=== Section Start ===

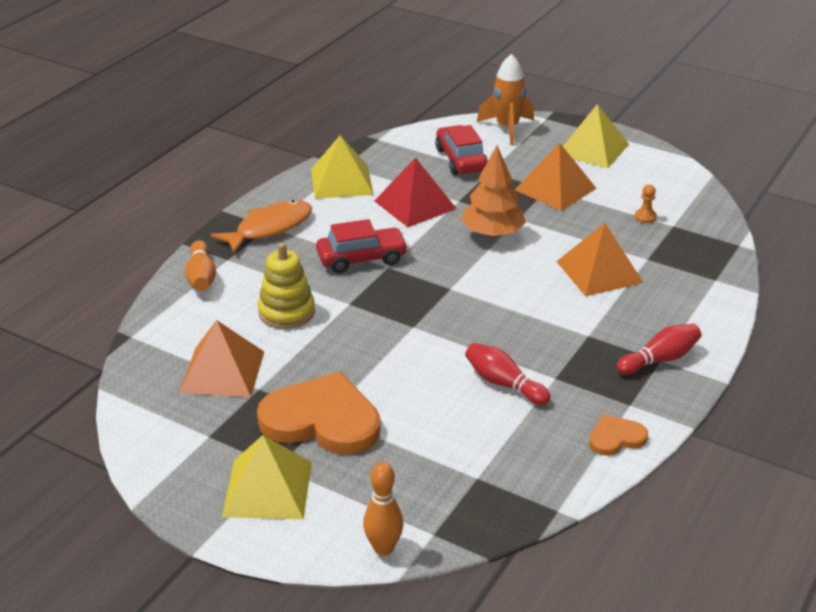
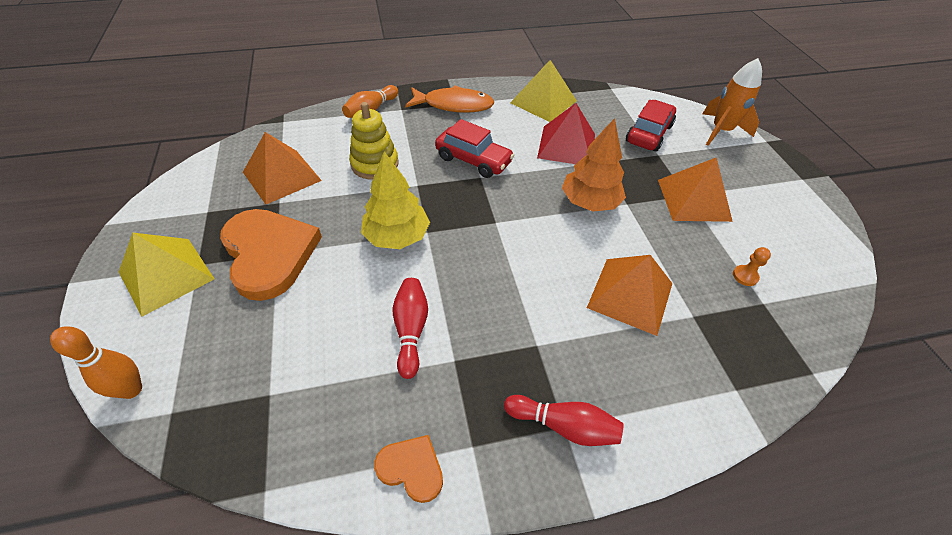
camera: 45 degrees right, 15 degrees up
(397, 344) = (397, 236): none -> yellow tree
(592, 149) = (775, 187): yellow pyramid -> none

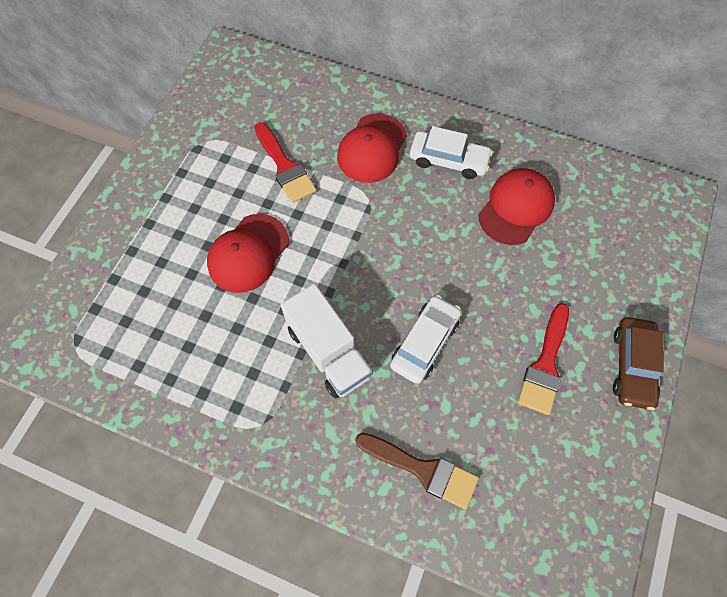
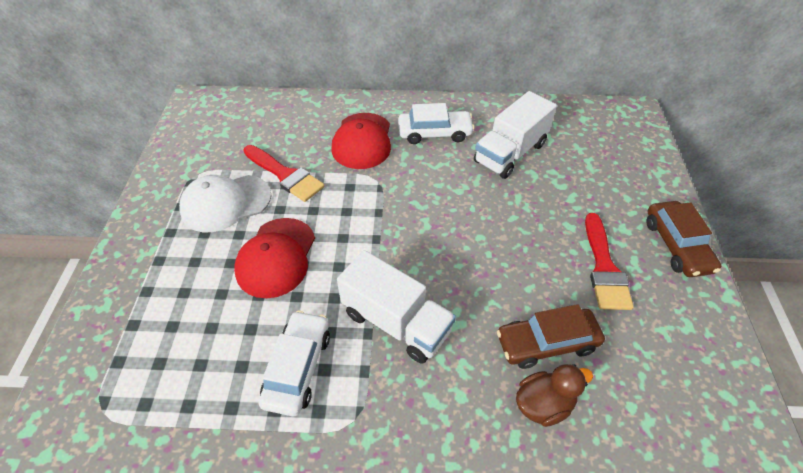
camera: 20 degrees left, 15 degrees down
(221, 181) = (226, 203): none -> white cap
(423, 470) = (543, 404): brown brush -> brown duck
(425, 343) = (486, 284): white car -> white car (298, 368)
(452, 417) = (546, 343): none -> brown car
(516, 208) = (510, 153): red cap -> white truck

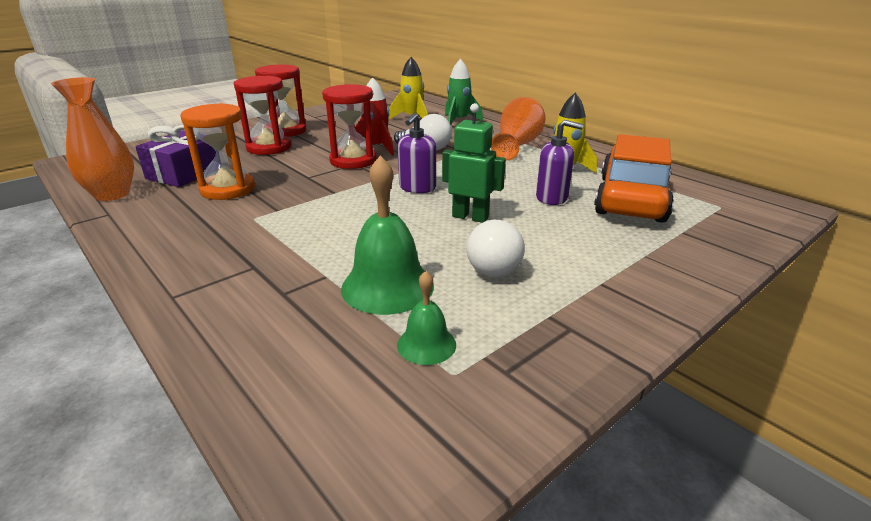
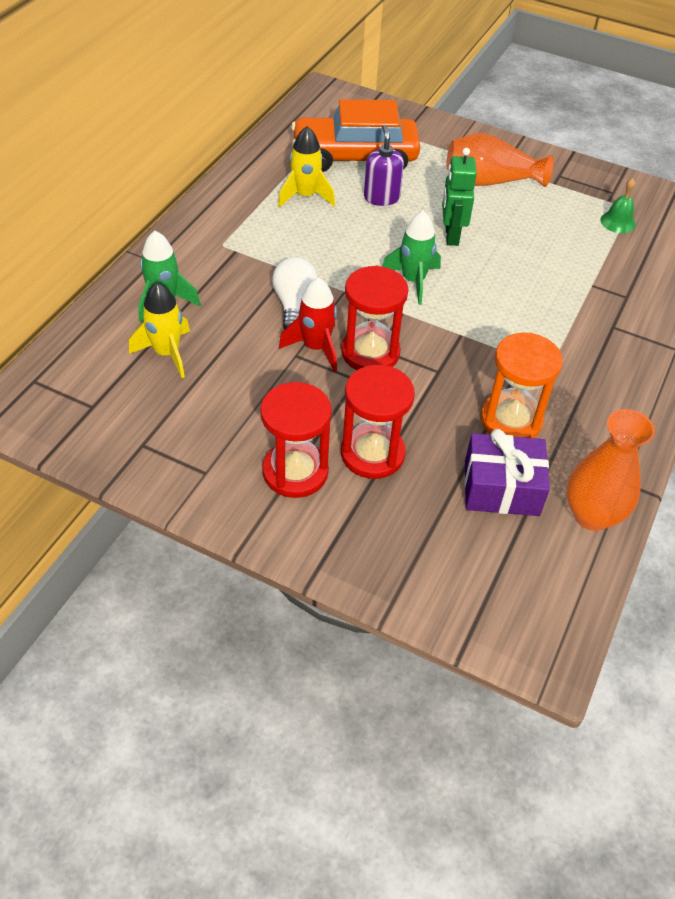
camera: 115 degrees left, 20 degrees up
(387, 286) = (580, 252): green bell -> none
(417, 188) = (413, 281): purple soap dispenser -> green rocket
(495, 266) = (517, 211): white light bulb -> none
(517, 145) = (243, 235): orange vase -> orange vase (490, 181)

=== Section End ===

Output the data exactly. Pictures don't belong in the result.

camera: 45 degrees right, 15 degrees up
(397, 344) = (397, 236): none -> yellow tree
(592, 149) = (775, 187): yellow pyramid -> none

camera: 20 degrees left, 15 degrees down
(221, 181) = (226, 203): none -> white cap
(423, 470) = (543, 404): brown brush -> brown duck
(425, 343) = (486, 284): white car -> white car (298, 368)
(452, 417) = (546, 343): none -> brown car
(516, 208) = (510, 153): red cap -> white truck

camera: 115 degrees left, 20 degrees up
(387, 286) = (580, 252): green bell -> none
(417, 188) = (413, 281): purple soap dispenser -> green rocket
(495, 266) = (517, 211): white light bulb -> none
(517, 145) = (243, 235): orange vase -> orange vase (490, 181)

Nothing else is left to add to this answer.